Data shown
• • • • •

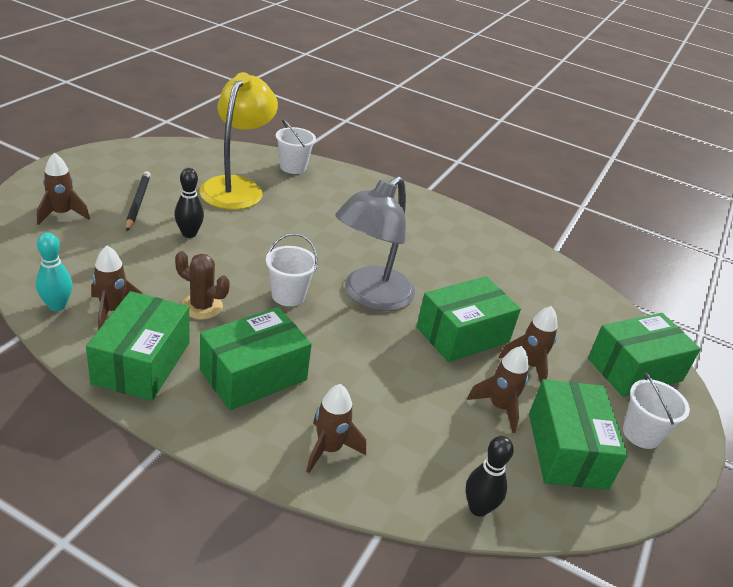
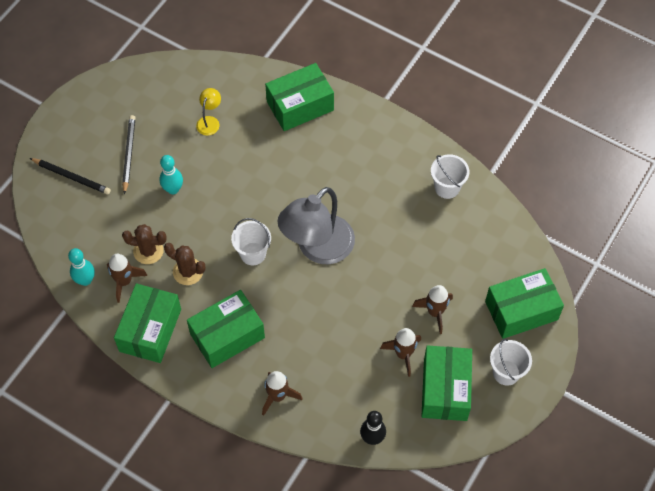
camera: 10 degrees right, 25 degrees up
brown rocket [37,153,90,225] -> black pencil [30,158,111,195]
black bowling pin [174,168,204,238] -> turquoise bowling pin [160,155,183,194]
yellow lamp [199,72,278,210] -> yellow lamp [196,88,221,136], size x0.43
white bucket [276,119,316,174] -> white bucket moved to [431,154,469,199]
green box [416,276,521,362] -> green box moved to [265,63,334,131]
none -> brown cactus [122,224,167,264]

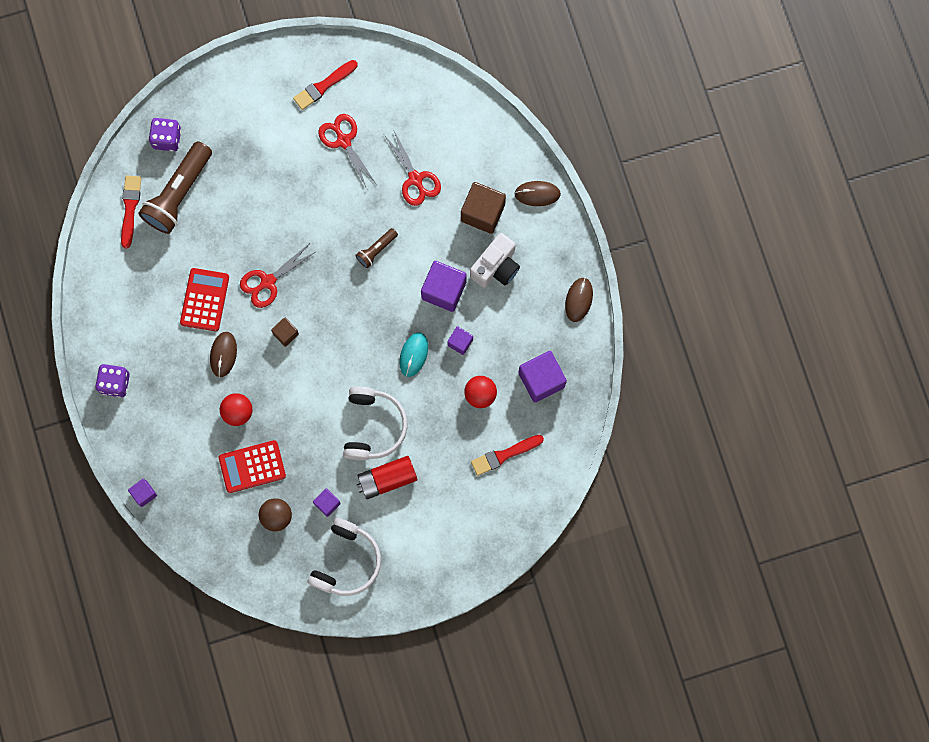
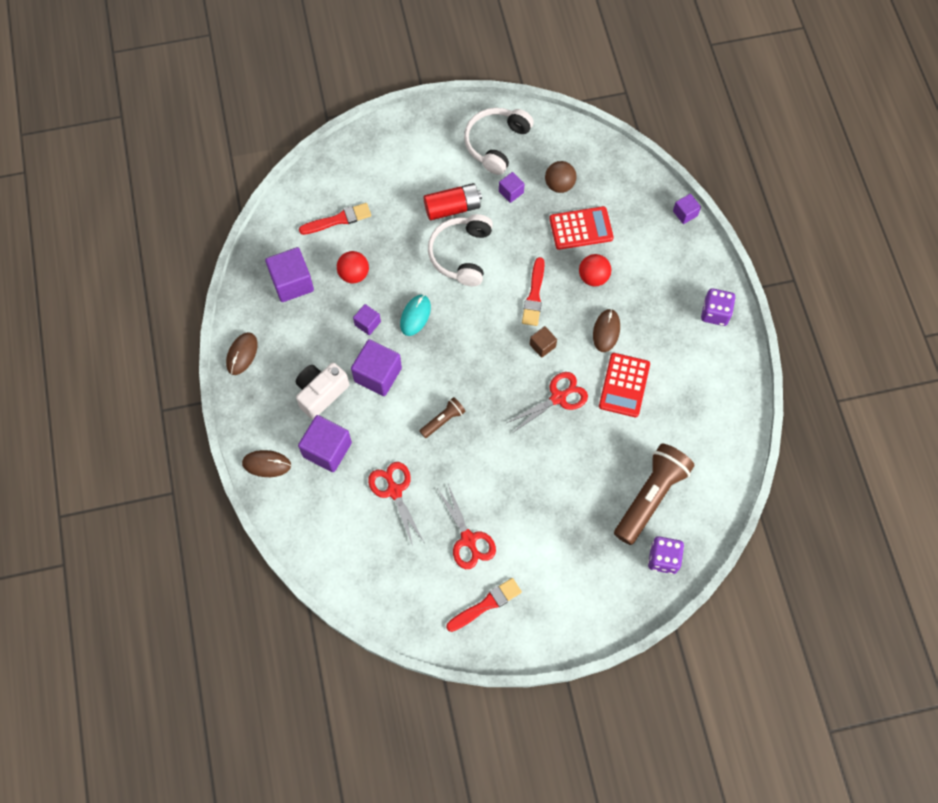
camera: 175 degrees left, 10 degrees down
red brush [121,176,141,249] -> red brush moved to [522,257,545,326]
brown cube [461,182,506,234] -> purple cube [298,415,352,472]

• • • • •

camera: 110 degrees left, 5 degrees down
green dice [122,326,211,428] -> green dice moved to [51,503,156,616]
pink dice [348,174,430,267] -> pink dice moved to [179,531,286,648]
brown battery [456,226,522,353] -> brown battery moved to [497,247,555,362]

• • • • •

Exercise brief
Return only the lines between the one holding "camera: 175 degrees left, 10 degrees down" and the one holding "brown cube [461,182,506,234]", inclusive, exactly as they appear above.

Answer
camera: 175 degrees left, 10 degrees down
red brush [121,176,141,249] -> red brush moved to [522,257,545,326]
brown cube [461,182,506,234] -> purple cube [298,415,352,472]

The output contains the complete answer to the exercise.